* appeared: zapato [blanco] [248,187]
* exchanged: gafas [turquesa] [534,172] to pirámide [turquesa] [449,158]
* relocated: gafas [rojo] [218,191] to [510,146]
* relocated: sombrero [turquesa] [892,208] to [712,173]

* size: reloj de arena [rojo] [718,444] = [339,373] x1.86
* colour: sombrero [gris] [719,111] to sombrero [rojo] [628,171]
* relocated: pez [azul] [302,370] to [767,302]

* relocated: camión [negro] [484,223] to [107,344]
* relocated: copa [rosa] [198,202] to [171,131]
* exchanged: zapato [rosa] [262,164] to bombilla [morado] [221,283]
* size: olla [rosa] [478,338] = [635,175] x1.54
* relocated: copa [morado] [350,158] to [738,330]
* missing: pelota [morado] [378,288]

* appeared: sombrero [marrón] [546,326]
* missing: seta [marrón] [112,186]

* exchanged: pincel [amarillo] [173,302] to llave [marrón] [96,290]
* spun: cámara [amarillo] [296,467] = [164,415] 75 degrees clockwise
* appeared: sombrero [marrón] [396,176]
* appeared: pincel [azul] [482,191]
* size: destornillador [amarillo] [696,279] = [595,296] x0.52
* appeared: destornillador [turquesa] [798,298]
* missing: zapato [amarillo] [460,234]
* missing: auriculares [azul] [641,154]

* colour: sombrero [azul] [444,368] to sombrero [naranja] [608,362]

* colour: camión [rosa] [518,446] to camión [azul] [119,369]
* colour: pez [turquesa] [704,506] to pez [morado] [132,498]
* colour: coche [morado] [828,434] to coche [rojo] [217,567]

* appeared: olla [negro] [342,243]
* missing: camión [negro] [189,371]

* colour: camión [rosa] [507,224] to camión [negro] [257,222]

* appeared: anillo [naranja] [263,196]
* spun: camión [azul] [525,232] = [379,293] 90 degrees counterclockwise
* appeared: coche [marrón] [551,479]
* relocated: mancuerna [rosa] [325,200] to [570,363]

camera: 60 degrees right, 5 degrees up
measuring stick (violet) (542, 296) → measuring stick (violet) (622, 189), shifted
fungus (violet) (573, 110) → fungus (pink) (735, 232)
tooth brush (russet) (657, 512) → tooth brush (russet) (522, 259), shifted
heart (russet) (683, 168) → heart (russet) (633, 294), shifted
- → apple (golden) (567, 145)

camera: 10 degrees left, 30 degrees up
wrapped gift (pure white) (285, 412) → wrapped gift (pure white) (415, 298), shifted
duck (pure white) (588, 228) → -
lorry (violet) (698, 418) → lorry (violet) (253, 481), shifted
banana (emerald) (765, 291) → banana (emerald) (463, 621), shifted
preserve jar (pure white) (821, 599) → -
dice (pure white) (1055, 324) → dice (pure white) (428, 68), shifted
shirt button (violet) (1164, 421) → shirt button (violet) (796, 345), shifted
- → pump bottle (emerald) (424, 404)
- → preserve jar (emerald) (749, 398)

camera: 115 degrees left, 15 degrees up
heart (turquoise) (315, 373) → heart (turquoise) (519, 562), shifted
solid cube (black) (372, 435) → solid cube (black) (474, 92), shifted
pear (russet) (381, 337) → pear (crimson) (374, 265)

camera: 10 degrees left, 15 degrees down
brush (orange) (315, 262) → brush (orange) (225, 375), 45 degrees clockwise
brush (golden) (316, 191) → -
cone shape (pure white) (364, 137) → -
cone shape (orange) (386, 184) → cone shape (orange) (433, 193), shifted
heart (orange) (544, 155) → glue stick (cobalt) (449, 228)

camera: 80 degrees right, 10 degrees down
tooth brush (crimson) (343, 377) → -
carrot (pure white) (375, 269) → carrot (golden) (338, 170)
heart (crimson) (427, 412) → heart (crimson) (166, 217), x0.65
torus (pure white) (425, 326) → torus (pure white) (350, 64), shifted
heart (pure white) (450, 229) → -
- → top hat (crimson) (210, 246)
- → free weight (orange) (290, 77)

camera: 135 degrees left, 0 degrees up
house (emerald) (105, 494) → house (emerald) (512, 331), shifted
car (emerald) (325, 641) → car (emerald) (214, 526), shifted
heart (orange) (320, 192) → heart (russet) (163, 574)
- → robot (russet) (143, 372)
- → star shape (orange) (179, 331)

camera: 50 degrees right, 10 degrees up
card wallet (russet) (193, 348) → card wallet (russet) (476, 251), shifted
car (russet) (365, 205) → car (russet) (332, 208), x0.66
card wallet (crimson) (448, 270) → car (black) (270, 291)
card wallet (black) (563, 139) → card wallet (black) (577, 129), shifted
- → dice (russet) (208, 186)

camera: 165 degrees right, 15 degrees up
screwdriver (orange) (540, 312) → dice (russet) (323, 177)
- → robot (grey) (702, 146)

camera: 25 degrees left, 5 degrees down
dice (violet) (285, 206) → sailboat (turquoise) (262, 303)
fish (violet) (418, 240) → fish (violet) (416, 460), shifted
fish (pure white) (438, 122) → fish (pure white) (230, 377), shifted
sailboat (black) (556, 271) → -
----
Problem statement>
When you answer, return the records above exactly as they stand.

Exercise result>
* appeared: zapato [blanco] [248,187]
* exchanged: gafas [turquesa] [534,172] to pirámide [turquesa] [449,158]
* relocated: gafas [rojo] [218,191] to [510,146]
* relocated: sombrero [turquesa] [892,208] to [712,173]

* size: reloj de arena [rojo] [718,444] = [339,373] x1.86
* colour: sombrero [gris] [719,111] to sombrero [rojo] [628,171]
* relocated: pez [azul] [302,370] to [767,302]

* relocated: camión [negro] [484,223] to [107,344]
* relocated: copa [rosa] [198,202] to [171,131]
* exchanged: zapato [rosa] [262,164] to bombilla [morado] [221,283]
* size: olla [rosa] [478,338] = [635,175] x1.54
* relocated: copa [morado] [350,158] to [738,330]
* missing: pelota [morado] [378,288]

* appeared: sombrero [marrón] [546,326]
* missing: seta [marrón] [112,186]

* exchanged: pincel [amarillo] [173,302] to llave [marrón] [96,290]
* spun: cámara [amarillo] [296,467] = [164,415] 75 degrees clockwise
* appeared: sombrero [marrón] [396,176]
* appeared: pincel [azul] [482,191]
* size: destornillador [amarillo] [696,279] = [595,296] x0.52
* appeared: destornillador [turquesa] [798,298]
* missing: zapato [amarillo] [460,234]
* missing: auriculares [azul] [641,154]

* colour: sombrero [azul] [444,368] to sombrero [naranja] [608,362]

* colour: camión [rosa] [518,446] to camión [azul] [119,369]
* colour: pez [turquesa] [704,506] to pez [morado] [132,498]
* colour: coche [morado] [828,434] to coche [rojo] [217,567]

* appeared: olla [negro] [342,243]
* missing: camión [negro] [189,371]

* colour: camión [rosa] [507,224] to camión [negro] [257,222]

* appeared: anillo [naranja] [263,196]
* spun: camión [azul] [525,232] = [379,293] 90 degrees counterclockwise
* appeared: coche [marrón] [551,479]
* relocated: mancuerna [rosa] [325,200] to [570,363]

camera: 60 degrees right, 5 degrees up
measuring stick (violet) (542, 296) → measuring stick (violet) (622, 189), shifted
fungus (violet) (573, 110) → fungus (pink) (735, 232)
tooth brush (russet) (657, 512) → tooth brush (russet) (522, 259), shifted
heart (russet) (683, 168) → heart (russet) (633, 294), shifted
- → apple (golden) (567, 145)

camera: 10 degrees left, 30 degrees up
wrapped gift (pure white) (285, 412) → wrapped gift (pure white) (415, 298), shifted
duck (pure white) (588, 228) → -
lorry (violet) (698, 418) → lorry (violet) (253, 481), shifted
banana (emerald) (765, 291) → banana (emerald) (463, 621), shifted
preserve jar (pure white) (821, 599) → -
dice (pure white) (1055, 324) → dice (pure white) (428, 68), shifted
shirt button (violet) (1164, 421) → shirt button (violet) (796, 345), shifted
- → pump bottle (emerald) (424, 404)
- → preserve jar (emerald) (749, 398)

camera: 115 degrees left, 15 degrees up
heart (turquoise) (315, 373) → heart (turquoise) (519, 562), shifted
solid cube (black) (372, 435) → solid cube (black) (474, 92), shifted
pear (russet) (381, 337) → pear (crimson) (374, 265)

camera: 10 degrees left, 15 degrees down
brush (orange) (315, 262) → brush (orange) (225, 375), 45 degrees clockwise
brush (golden) (316, 191) → -
cone shape (pure white) (364, 137) → -
cone shape (orange) (386, 184) → cone shape (orange) (433, 193), shifted
heart (orange) (544, 155) → glue stick (cobalt) (449, 228)

camera: 80 degrees right, 10 degrees down
tooth brush (crimson) (343, 377) → -
carrot (pure white) (375, 269) → carrot (golden) (338, 170)
heart (crimson) (427, 412) → heart (crimson) (166, 217), x0.65
torus (pure white) (425, 326) → torus (pure white) (350, 64), shifted
heart (pure white) (450, 229) → -
- → top hat (crimson) (210, 246)
- → free weight (orange) (290, 77)

camera: 135 degrees left, 0 degrees up
house (emerald) (105, 494) → house (emerald) (512, 331), shifted
car (emerald) (325, 641) → car (emerald) (214, 526), shifted
heart (orange) (320, 192) → heart (russet) (163, 574)
- → robot (russet) (143, 372)
- → star shape (orange) (179, 331)

camera: 50 degrees right, 10 degrees up
card wallet (russet) (193, 348) → card wallet (russet) (476, 251), shifted
car (russet) (365, 205) → car (russet) (332, 208), x0.66
card wallet (crimson) (448, 270) → car (black) (270, 291)
card wallet (black) (563, 139) → card wallet (black) (577, 129), shifted
- → dice (russet) (208, 186)

camera: 165 degrees right, 15 degrees up
screwdriver (orange) (540, 312) → dice (russet) (323, 177)
- → robot (grey) (702, 146)

camera: 25 degrees left, 5 degrees down
dice (violet) (285, 206) → sailboat (turquoise) (262, 303)
fish (violet) (418, 240) → fish (violet) (416, 460), shifted
fish (pure white) (438, 122) → fish (pure white) (230, 377), shifted
sailboat (black) (556, 271) → -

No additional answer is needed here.